• [Records from a data source]
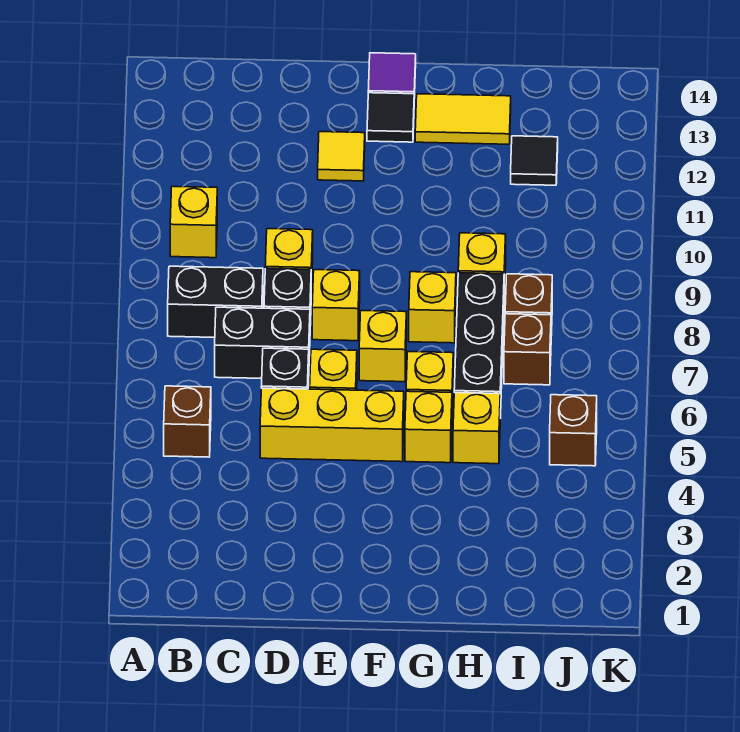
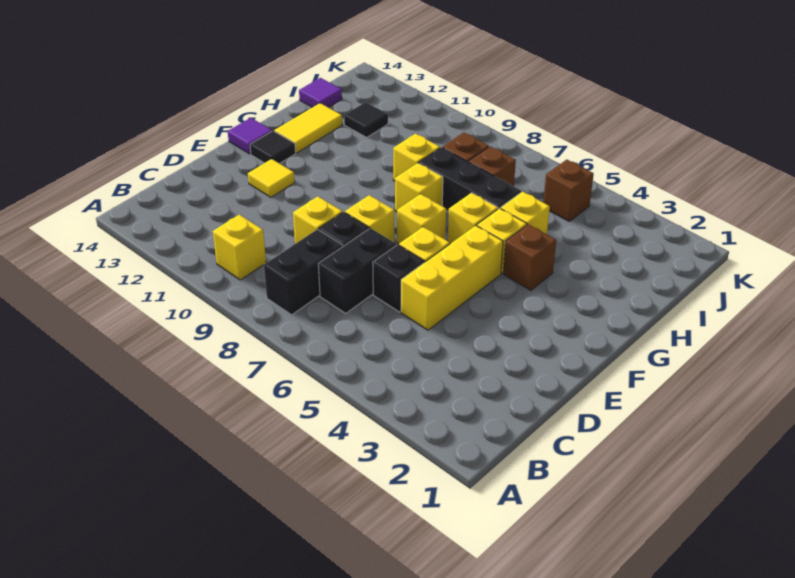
brown brick B5 level 1 -> brown brick G4 level 1
none -> purple tile I14 level 1

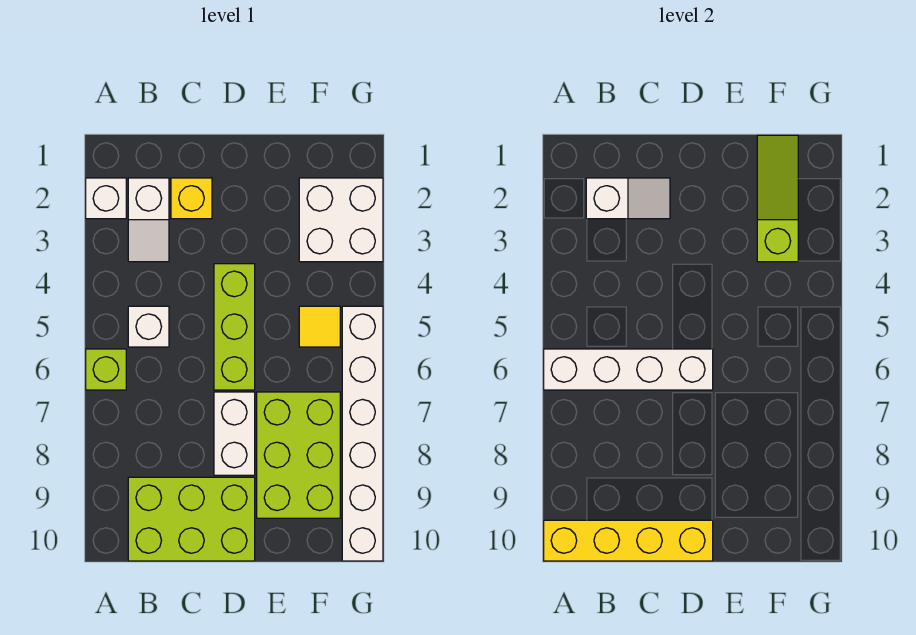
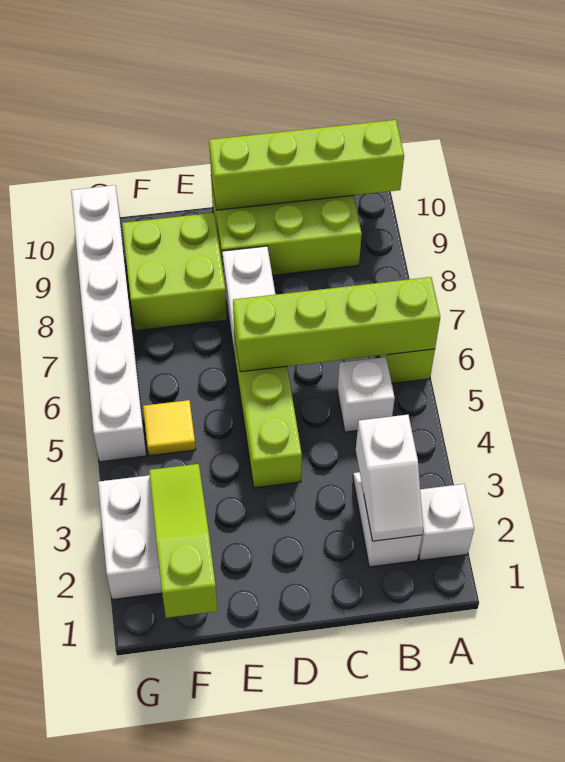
white brick A6:D6 level 2 -> lime brick A6:D6 level 2
yellow brick A10:D10 level 2 -> lime brick A10:D10 level 2
white slope B2:C2 level 2 top B -> white slope B2:B3 level 2 top 3
yellow brick C2 level 1 -> none
lime brick E7:F9 level 1 -> lime brick E8:F9 level 1
lime slope F1:F3 level 2 top 3 -> lime slope F1:F3 level 2 top 1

• [Exercise goal] Word for word, retype the lines from the one containing "white slope B2:C2" through the final line of the data, including both ends and nothing more.

• [Response to the exercise]
white slope B2:C2 level 2 top B -> white slope B2:B3 level 2 top 3
yellow brick C2 level 1 -> none
lime brick E7:F9 level 1 -> lime brick E8:F9 level 1
lime slope F1:F3 level 2 top 3 -> lime slope F1:F3 level 2 top 1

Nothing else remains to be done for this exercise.